Information supplied:
Content starts
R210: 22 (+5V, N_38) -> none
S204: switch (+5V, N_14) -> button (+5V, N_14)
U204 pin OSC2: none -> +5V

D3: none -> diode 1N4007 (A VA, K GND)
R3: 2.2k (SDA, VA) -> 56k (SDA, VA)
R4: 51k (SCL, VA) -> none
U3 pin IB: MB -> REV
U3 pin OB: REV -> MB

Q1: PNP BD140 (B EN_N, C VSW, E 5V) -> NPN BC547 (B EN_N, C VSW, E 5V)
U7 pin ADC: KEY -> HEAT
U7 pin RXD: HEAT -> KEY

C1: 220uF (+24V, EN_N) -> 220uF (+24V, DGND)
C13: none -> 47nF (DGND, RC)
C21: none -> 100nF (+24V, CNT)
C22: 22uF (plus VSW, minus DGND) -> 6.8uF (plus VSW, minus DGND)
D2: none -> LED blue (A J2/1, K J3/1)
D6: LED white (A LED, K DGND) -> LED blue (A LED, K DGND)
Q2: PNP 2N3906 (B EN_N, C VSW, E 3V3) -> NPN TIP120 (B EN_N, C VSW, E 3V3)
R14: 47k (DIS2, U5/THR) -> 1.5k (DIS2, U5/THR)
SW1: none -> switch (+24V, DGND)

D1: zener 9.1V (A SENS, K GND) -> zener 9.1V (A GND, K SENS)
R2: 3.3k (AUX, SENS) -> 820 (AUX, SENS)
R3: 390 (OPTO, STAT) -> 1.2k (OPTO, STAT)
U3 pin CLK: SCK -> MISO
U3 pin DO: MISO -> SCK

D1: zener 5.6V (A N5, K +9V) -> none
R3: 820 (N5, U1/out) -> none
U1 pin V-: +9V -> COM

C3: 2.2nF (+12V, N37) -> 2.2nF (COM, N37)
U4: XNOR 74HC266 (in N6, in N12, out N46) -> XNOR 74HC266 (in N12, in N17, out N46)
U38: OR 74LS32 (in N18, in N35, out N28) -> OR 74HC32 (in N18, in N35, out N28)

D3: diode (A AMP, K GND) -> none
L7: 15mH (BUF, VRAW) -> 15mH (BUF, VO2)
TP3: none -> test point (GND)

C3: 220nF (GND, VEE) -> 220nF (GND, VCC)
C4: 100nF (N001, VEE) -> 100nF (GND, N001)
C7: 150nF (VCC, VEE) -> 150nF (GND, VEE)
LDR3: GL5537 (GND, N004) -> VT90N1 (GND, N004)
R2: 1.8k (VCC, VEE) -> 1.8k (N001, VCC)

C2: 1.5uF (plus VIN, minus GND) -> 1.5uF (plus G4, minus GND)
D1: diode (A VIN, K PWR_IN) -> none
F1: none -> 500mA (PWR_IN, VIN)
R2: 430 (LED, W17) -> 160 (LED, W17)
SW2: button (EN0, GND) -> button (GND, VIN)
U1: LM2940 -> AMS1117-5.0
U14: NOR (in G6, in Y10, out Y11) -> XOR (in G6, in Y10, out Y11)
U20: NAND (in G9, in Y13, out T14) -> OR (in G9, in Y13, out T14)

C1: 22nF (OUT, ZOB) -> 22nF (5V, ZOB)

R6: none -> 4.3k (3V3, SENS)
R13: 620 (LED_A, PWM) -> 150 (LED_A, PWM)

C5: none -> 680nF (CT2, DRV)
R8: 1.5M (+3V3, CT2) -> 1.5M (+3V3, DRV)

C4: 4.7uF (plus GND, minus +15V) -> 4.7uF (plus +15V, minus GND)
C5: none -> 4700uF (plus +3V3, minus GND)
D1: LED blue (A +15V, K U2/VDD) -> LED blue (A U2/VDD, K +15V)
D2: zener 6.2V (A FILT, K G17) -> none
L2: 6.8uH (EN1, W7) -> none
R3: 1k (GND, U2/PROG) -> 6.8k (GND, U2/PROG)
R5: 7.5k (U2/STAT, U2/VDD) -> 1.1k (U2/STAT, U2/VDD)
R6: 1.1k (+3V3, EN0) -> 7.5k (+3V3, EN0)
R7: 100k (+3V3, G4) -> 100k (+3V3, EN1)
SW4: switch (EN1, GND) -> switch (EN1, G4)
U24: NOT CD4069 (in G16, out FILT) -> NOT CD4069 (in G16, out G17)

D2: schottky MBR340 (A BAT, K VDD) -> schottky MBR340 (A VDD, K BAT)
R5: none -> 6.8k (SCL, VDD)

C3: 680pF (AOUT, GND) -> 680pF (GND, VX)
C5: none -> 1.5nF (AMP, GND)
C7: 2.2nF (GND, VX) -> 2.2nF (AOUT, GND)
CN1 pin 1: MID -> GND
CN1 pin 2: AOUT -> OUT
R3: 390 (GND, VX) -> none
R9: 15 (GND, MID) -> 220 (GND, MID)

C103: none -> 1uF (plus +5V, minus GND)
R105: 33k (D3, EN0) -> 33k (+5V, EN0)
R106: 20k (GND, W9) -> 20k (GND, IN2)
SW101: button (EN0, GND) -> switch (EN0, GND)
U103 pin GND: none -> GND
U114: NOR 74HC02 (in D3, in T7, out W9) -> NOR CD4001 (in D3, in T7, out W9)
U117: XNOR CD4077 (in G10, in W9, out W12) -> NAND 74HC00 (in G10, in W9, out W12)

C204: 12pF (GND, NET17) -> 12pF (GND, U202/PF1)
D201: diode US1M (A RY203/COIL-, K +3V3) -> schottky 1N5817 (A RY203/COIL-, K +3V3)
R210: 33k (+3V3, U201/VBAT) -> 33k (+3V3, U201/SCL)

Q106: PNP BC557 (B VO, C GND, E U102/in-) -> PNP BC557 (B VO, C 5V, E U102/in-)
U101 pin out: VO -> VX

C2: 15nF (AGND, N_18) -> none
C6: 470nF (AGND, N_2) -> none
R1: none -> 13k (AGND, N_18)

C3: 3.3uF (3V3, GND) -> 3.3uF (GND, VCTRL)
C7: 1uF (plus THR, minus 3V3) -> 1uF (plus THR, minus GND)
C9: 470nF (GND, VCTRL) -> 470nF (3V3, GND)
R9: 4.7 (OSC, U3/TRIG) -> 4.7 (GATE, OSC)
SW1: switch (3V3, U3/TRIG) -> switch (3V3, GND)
Content ends
Work request:
Return a copy of each line in the entries that carries the string "SENS".

Answer:
D1: zener 9.1V (A SENS, K GND) -> zener 9.1V (A GND, K SENS)
R2: 3.3k (AUX, SENS) -> 820 (AUX, SENS)
R6: none -> 4.3k (3V3, SENS)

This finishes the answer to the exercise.